▶ **WHAT IS NEEDED**
Pictures are not part of the answer. Return the lines from the one containing "none -> tan plate C7:D7 level 1" through the end of the data, both included, exactly as they appear.

(Object state comparisons)
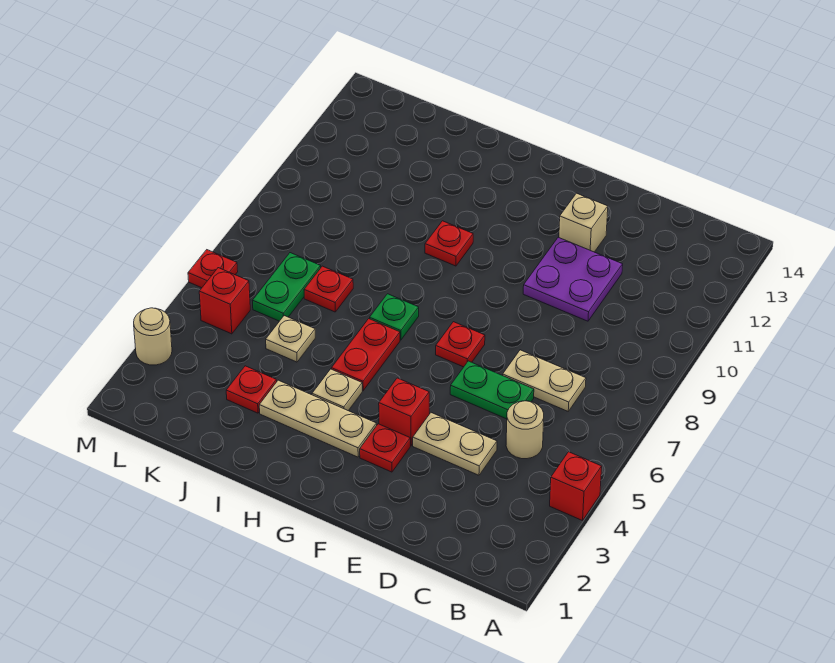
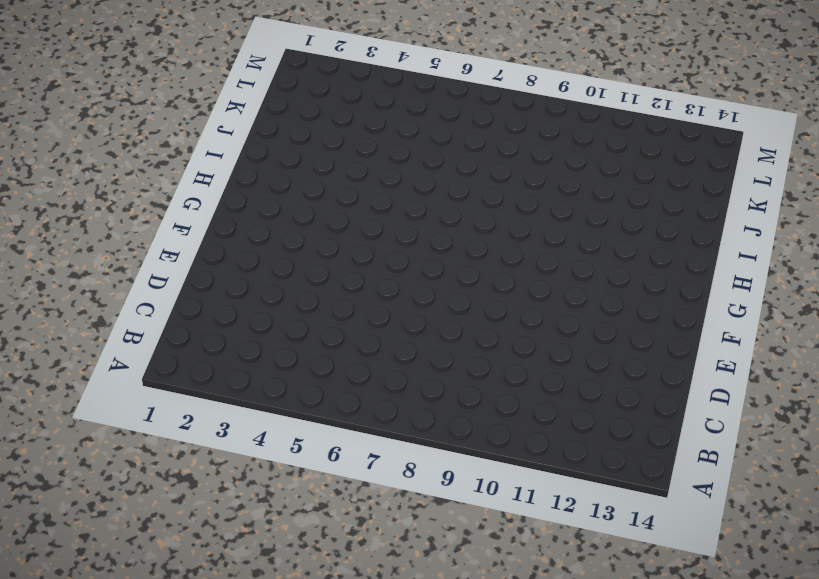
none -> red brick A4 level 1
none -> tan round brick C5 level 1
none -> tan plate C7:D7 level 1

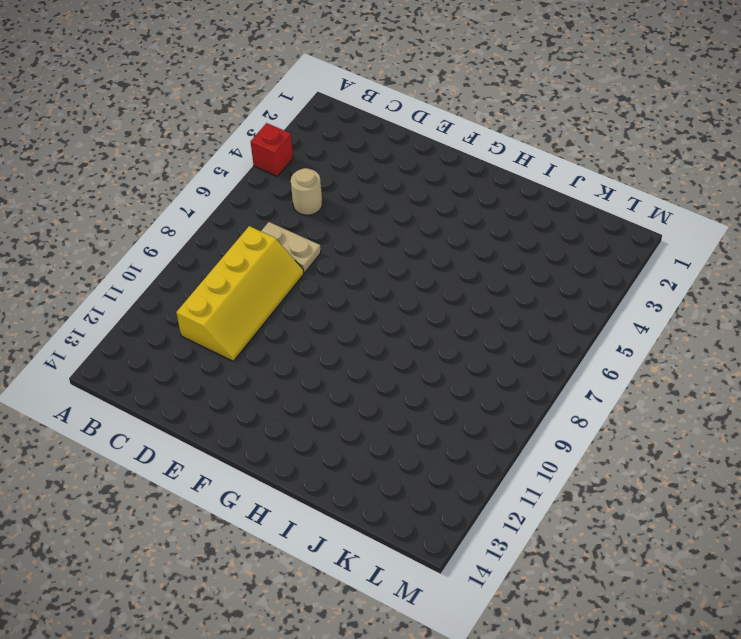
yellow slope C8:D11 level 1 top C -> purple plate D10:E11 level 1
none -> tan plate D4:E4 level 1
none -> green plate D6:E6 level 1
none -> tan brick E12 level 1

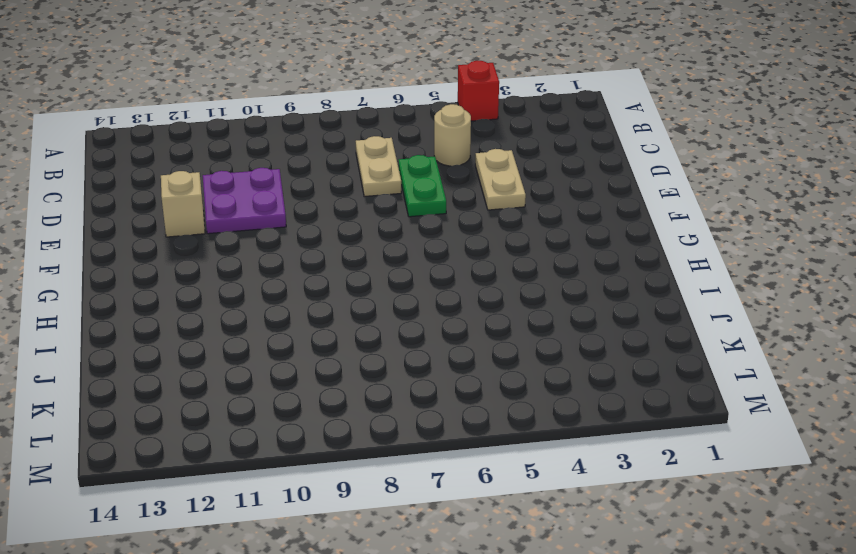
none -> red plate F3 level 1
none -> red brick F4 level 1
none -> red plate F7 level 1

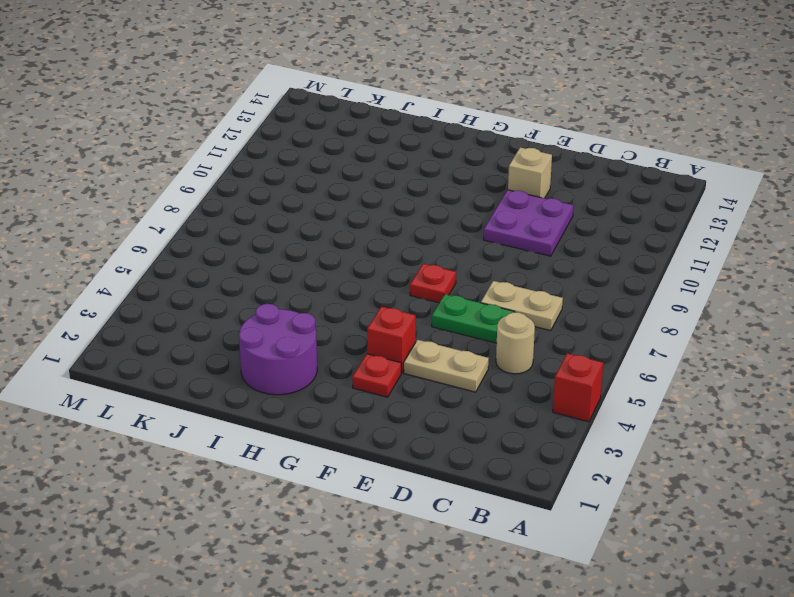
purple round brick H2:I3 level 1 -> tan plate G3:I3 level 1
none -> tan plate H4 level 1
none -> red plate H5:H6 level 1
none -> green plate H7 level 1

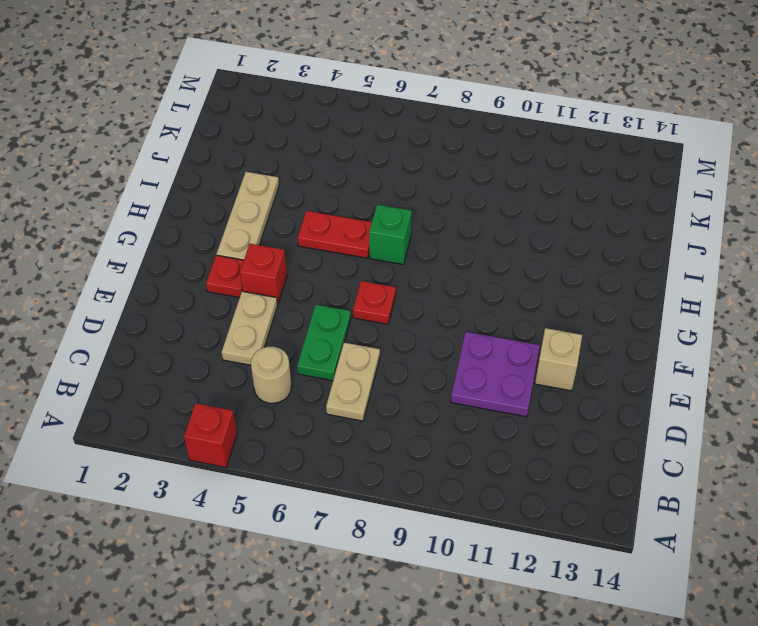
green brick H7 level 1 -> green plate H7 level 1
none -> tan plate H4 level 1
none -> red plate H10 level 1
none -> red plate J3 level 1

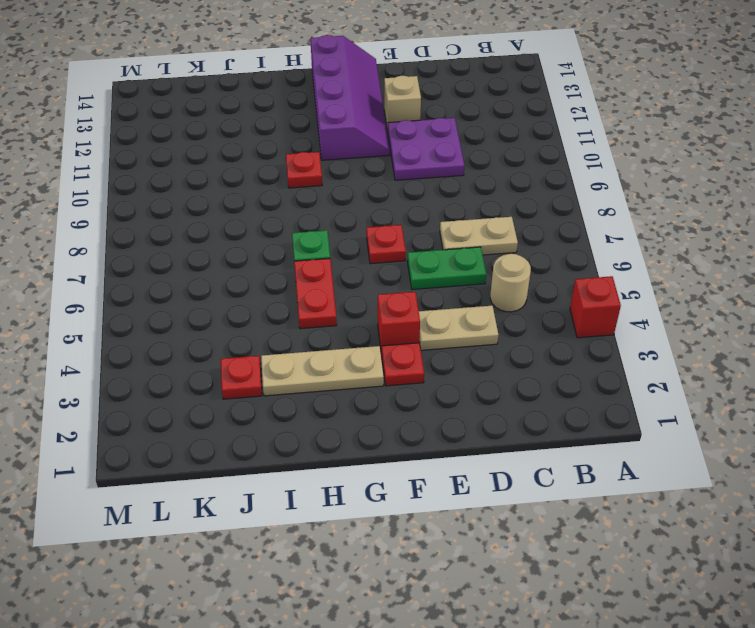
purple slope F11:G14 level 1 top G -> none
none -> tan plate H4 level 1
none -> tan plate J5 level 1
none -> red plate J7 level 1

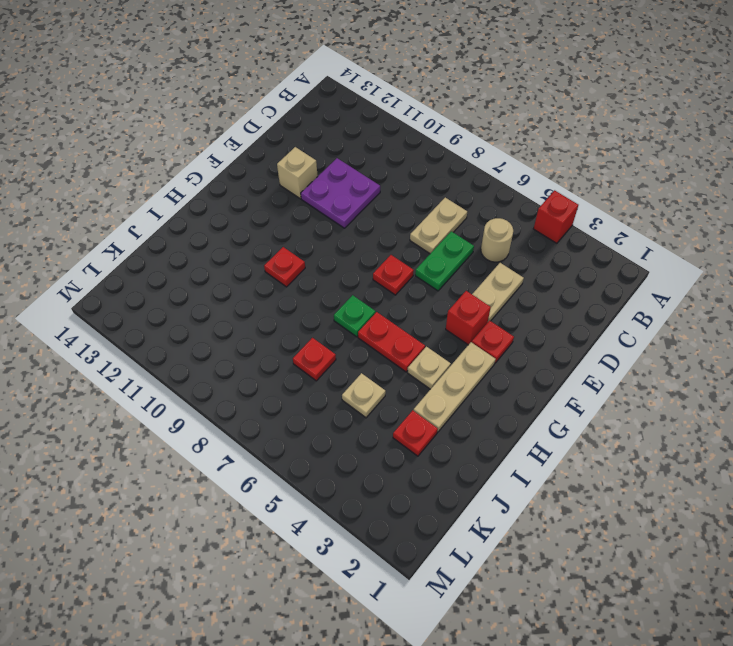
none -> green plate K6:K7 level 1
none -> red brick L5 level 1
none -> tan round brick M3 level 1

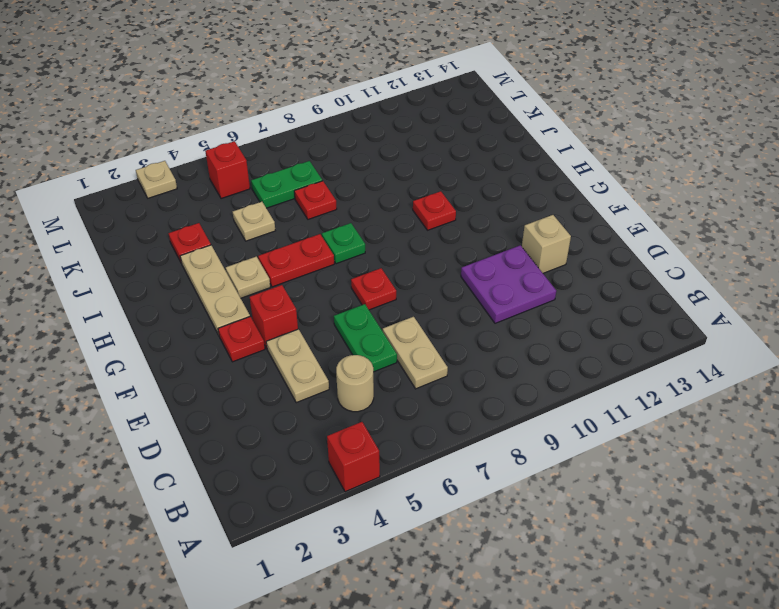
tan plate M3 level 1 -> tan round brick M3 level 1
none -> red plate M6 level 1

▶ **RESPONSE TO THE EXERCISE**
none -> tan plate C7:D7 level 1

yellow slope C8:D11 level 1 top C -> purple plate D10:E11 level 1
none -> tan plate D4:E4 level 1
none -> green plate D6:E6 level 1
none -> tan brick E12 level 1

none -> red plate F3 level 1
none -> red brick F4 level 1
none -> red plate F7 level 1

purple round brick H2:I3 level 1 -> tan plate G3:I3 level 1
none -> tan plate H4 level 1
none -> red plate H5:H6 level 1
none -> green plate H7 level 1

green brick H7 level 1 -> green plate H7 level 1
none -> tan plate H4 level 1
none -> red plate H10 level 1
none -> red plate J3 level 1

purple slope F11:G14 level 1 top G -> none
none -> tan plate H4 level 1
none -> tan plate J5 level 1
none -> red plate J7 level 1

none -> green plate K6:K7 level 1
none -> red brick L5 level 1
none -> tan round brick M3 level 1

tan plate M3 level 1 -> tan round brick M3 level 1
none -> red plate M6 level 1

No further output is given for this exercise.